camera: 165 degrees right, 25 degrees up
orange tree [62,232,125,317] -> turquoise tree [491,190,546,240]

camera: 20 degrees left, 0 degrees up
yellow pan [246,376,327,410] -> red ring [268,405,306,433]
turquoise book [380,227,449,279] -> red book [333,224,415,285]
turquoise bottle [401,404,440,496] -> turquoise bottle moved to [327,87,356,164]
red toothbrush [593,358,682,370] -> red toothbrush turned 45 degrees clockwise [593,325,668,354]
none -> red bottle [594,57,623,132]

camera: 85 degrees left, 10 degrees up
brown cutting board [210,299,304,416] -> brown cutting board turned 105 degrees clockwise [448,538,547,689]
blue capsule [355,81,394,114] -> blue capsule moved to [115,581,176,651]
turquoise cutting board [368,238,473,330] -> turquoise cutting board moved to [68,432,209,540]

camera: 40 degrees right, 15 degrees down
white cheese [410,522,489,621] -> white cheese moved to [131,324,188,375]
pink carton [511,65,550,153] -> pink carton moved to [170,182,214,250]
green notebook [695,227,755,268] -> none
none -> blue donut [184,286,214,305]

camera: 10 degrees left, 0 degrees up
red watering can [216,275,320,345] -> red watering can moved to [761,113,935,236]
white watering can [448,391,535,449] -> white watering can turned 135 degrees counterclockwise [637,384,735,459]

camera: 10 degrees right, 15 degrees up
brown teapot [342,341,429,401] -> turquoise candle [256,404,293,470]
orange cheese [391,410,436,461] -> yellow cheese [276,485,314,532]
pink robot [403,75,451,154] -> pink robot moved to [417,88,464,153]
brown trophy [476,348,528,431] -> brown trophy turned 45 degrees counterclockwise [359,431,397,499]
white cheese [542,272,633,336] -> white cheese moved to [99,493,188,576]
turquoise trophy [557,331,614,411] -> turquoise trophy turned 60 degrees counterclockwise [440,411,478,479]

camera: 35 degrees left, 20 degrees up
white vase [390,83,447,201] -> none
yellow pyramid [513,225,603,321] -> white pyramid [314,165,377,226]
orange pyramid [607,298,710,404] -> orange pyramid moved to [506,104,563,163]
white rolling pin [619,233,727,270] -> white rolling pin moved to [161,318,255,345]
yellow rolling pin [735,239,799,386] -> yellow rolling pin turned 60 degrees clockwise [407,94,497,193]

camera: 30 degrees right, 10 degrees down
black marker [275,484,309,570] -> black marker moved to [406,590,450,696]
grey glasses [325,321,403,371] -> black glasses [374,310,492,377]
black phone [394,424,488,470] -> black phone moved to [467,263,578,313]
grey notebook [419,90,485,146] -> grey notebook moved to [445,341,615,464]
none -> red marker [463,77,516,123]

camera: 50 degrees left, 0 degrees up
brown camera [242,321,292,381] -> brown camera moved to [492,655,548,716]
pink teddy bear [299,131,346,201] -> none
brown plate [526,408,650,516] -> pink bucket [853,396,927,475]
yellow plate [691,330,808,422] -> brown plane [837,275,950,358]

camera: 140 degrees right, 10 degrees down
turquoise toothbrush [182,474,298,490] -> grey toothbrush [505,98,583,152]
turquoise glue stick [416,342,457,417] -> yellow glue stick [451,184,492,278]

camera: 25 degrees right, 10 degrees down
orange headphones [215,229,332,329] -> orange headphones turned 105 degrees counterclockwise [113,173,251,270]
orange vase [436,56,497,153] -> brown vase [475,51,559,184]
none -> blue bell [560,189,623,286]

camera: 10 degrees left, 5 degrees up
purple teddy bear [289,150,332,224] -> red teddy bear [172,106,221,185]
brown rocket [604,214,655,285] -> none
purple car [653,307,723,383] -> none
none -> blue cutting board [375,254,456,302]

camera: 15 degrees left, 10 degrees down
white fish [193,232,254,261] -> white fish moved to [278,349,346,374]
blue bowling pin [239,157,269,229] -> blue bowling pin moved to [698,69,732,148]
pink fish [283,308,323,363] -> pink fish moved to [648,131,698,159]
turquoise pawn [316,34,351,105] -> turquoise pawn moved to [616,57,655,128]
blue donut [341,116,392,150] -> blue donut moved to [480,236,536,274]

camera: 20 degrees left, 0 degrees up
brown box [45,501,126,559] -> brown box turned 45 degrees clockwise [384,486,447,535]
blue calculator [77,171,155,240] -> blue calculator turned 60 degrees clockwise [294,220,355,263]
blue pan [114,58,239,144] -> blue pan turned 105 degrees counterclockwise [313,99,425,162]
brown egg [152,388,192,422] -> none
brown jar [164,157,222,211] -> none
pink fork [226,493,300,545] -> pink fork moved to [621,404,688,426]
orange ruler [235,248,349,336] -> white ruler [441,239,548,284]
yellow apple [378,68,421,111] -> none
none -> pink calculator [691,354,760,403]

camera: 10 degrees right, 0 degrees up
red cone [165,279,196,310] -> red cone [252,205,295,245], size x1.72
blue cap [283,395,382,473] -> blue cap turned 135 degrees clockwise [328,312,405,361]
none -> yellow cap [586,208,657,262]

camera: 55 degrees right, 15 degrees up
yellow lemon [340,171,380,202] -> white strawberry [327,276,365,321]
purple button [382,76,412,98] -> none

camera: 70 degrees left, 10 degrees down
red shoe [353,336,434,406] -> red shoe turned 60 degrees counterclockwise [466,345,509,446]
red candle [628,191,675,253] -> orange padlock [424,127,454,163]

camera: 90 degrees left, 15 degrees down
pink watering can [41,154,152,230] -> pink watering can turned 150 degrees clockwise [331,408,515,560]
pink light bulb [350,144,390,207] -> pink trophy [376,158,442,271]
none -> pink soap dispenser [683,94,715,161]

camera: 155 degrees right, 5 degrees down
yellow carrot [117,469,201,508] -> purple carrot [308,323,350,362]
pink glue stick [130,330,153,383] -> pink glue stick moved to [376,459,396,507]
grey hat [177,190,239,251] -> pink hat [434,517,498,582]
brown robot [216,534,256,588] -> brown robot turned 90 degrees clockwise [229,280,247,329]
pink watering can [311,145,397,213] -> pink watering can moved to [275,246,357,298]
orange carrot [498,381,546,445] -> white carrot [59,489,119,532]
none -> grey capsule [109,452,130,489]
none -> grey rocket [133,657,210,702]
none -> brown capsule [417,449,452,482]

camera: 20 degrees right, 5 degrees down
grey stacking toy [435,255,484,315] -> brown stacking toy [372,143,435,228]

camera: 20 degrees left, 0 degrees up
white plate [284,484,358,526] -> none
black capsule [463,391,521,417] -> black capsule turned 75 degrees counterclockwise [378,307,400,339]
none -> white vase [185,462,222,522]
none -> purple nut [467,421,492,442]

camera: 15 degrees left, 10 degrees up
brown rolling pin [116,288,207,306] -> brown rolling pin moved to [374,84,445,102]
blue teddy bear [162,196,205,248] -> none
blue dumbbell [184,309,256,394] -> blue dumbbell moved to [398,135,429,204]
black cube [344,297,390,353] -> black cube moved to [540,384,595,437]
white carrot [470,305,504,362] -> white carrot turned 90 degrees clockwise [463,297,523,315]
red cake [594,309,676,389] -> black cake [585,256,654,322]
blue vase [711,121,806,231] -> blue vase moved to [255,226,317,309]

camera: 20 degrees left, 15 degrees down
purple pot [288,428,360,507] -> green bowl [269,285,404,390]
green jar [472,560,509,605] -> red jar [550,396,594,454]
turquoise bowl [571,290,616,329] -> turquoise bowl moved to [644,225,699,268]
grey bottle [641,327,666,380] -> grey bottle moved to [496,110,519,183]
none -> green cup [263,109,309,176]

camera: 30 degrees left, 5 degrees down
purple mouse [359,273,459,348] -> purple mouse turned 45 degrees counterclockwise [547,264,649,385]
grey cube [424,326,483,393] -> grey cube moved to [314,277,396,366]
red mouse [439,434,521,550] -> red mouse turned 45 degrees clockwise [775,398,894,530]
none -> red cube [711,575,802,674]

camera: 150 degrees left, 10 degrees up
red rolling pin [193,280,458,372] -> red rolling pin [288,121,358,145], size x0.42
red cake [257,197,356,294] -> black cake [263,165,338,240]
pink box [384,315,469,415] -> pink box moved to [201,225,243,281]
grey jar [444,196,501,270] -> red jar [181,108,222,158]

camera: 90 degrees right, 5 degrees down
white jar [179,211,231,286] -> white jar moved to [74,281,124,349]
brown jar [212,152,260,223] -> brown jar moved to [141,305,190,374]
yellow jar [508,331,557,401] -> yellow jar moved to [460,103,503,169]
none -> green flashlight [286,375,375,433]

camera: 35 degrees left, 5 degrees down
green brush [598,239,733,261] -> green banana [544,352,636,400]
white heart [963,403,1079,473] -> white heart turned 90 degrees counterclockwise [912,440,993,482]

### [Problem details]
Out of the data above, transcribe exactly and only the lines starting with the line that has "camera: 10 degrees right, 0 degrees up" and going on through the line that has "camera: 155 degrees right, 5 degrees down", both included.

### [Task output]
camera: 10 degrees right, 0 degrees up
red cone [165,279,196,310] -> red cone [252,205,295,245], size x1.72
blue cap [283,395,382,473] -> blue cap turned 135 degrees clockwise [328,312,405,361]
none -> yellow cap [586,208,657,262]

camera: 55 degrees right, 15 degrees up
yellow lemon [340,171,380,202] -> white strawberry [327,276,365,321]
purple button [382,76,412,98] -> none

camera: 70 degrees left, 10 degrees down
red shoe [353,336,434,406] -> red shoe turned 60 degrees counterclockwise [466,345,509,446]
red candle [628,191,675,253] -> orange padlock [424,127,454,163]

camera: 90 degrees left, 15 degrees down
pink watering can [41,154,152,230] -> pink watering can turned 150 degrees clockwise [331,408,515,560]
pink light bulb [350,144,390,207] -> pink trophy [376,158,442,271]
none -> pink soap dispenser [683,94,715,161]

camera: 155 degrees right, 5 degrees down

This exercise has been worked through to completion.